BEGIN Dataset records

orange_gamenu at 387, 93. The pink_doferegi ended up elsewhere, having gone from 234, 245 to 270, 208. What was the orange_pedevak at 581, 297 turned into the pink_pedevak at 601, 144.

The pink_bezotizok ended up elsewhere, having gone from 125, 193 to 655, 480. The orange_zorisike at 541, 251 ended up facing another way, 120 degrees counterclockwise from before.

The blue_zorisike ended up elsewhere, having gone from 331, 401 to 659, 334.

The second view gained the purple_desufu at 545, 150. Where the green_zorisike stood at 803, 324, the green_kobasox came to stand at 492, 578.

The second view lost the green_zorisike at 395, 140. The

END Dataset records

> **How to complete this task**
Copy every record again, keeping each word unchanged.

> **Task output**
orange_gamenu at 387, 93. The pink_doferegi ended up elsewhere, having gone from 234, 245 to 270, 208. What was the orange_pedevak at 581, 297 turned into the pink_pedevak at 601, 144.

The pink_bezotizok ended up elsewhere, having gone from 125, 193 to 655, 480. The orange_zorisike at 541, 251 ended up facing another way, 120 degrees counterclockwise from before.

The blue_zorisike ended up elsewhere, having gone from 331, 401 to 659, 334.

The second view gained the purple_desufu at 545, 150. Where the green_zorisike stood at 803, 324, the green_kobasox came to stand at 492, 578.

The second view lost the green_zorisike at 395, 140. The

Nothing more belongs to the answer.